[Your assignment] How many lines in the records below contain the word "MATRIX"? Answer with the number only.

[Material to process]
*****

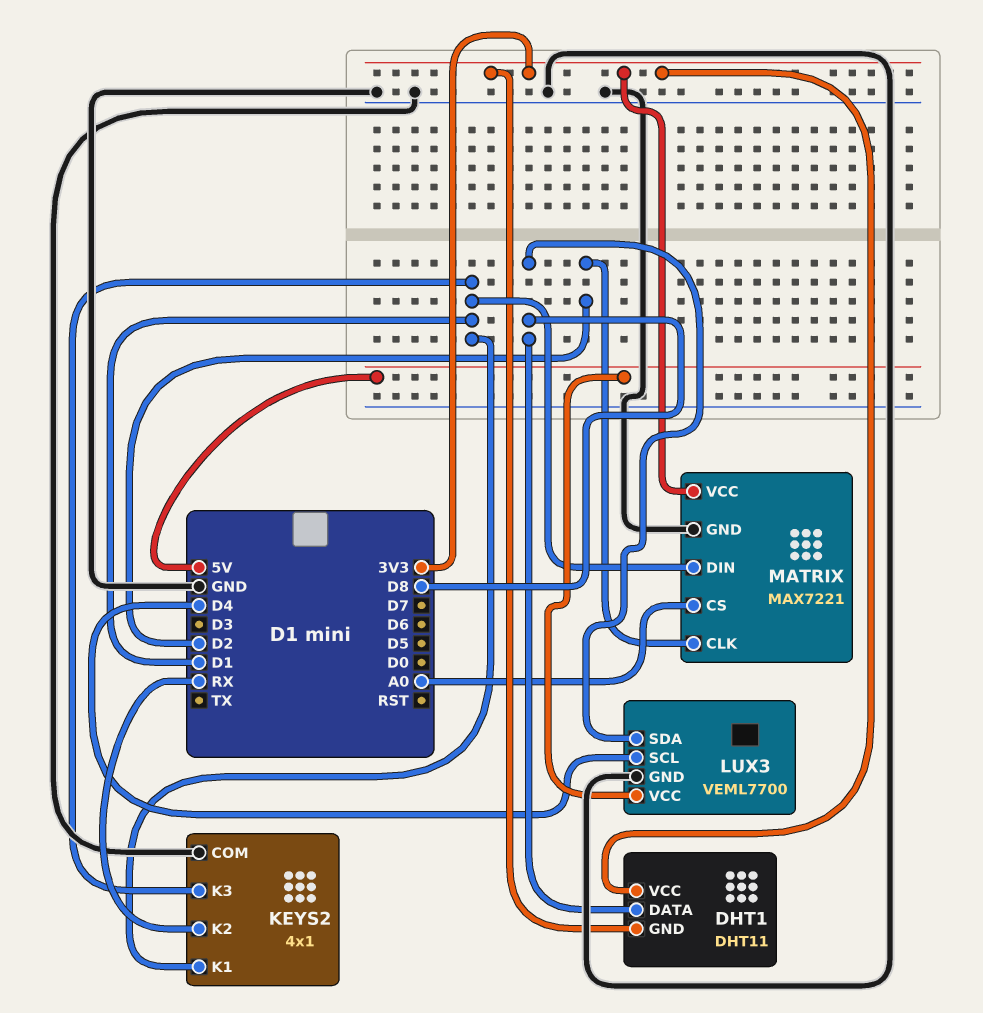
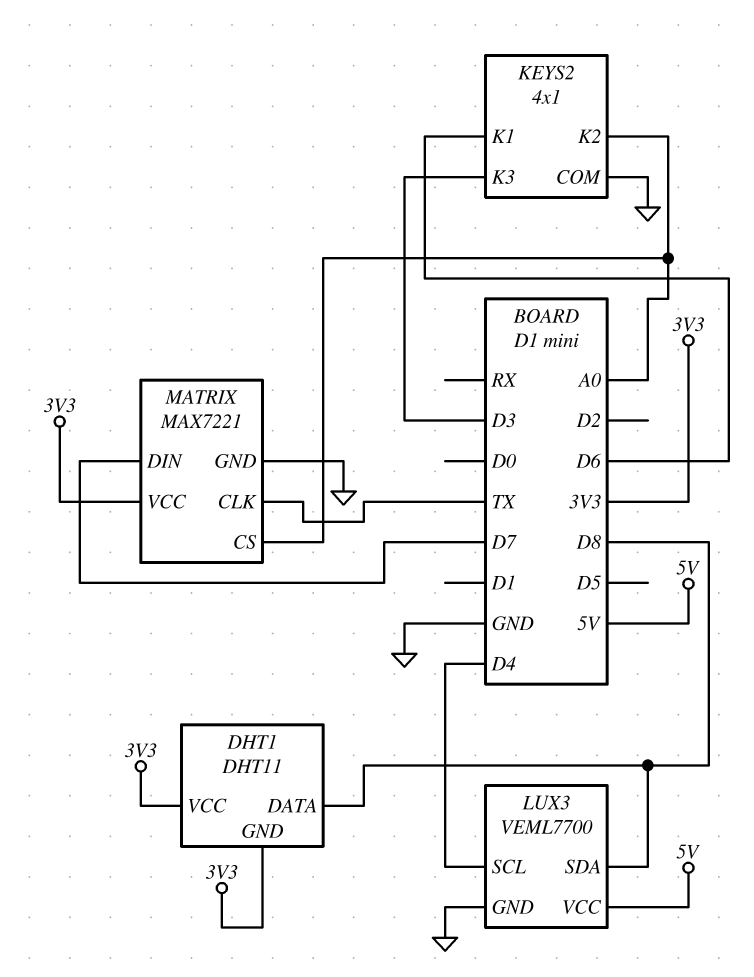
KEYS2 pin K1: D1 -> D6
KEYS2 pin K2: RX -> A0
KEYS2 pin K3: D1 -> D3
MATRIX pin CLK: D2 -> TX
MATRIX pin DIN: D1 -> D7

*****

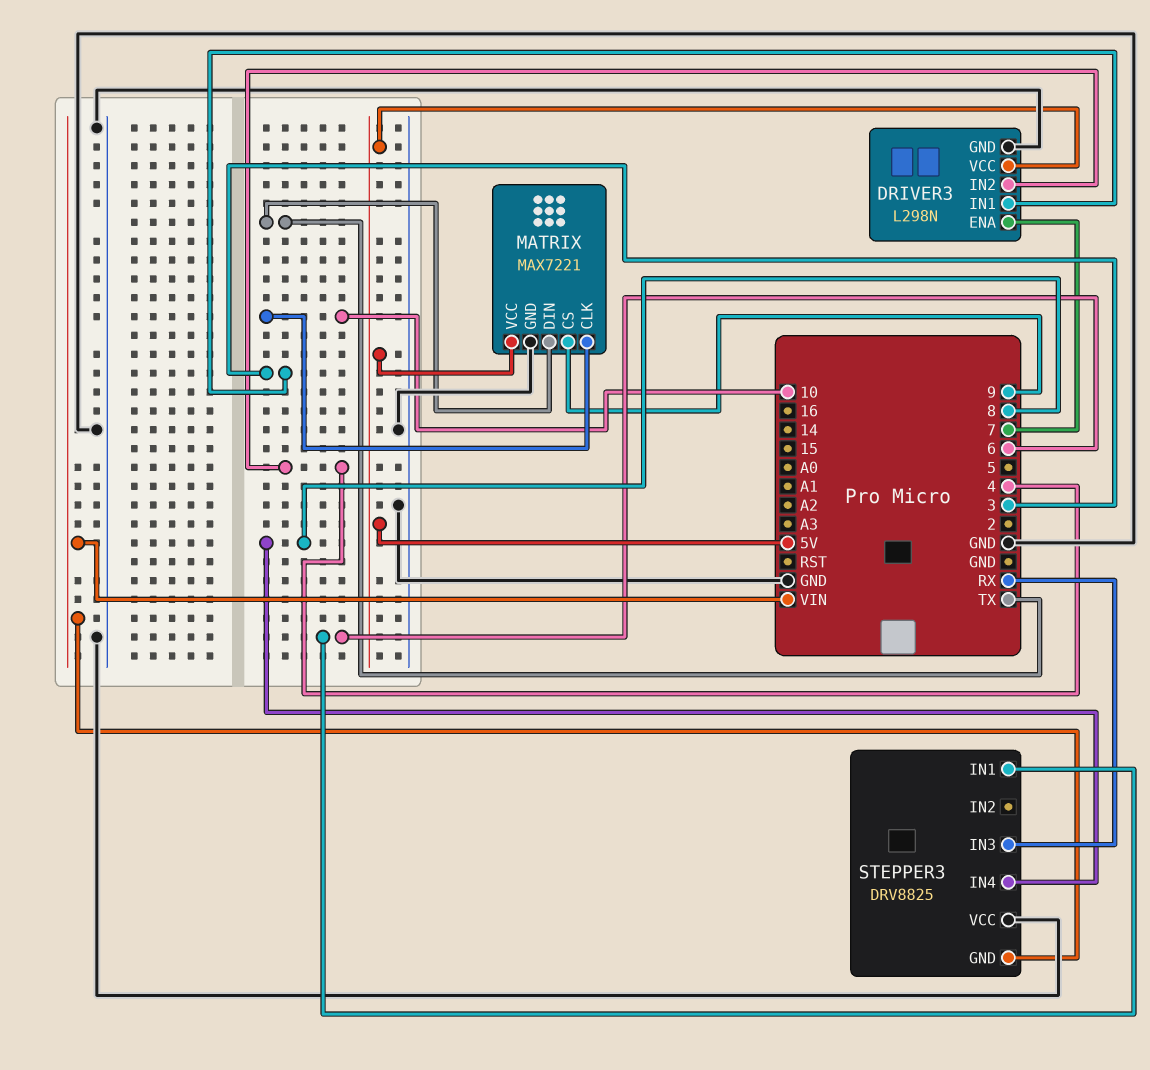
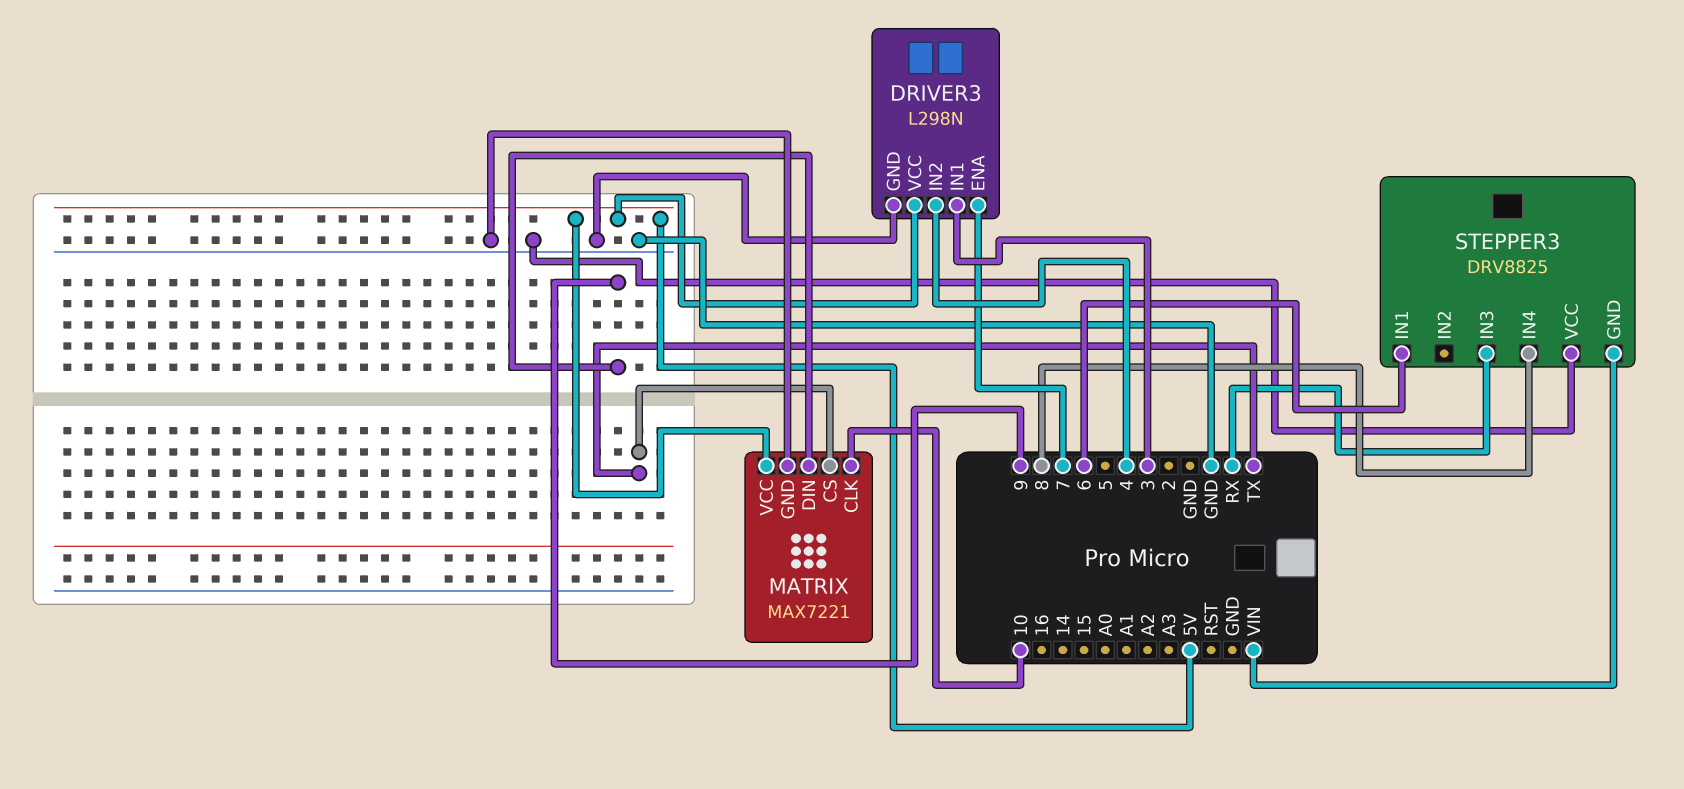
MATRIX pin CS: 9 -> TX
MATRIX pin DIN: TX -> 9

*****

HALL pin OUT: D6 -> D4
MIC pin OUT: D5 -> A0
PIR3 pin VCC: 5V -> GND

*****

[Your solution] 4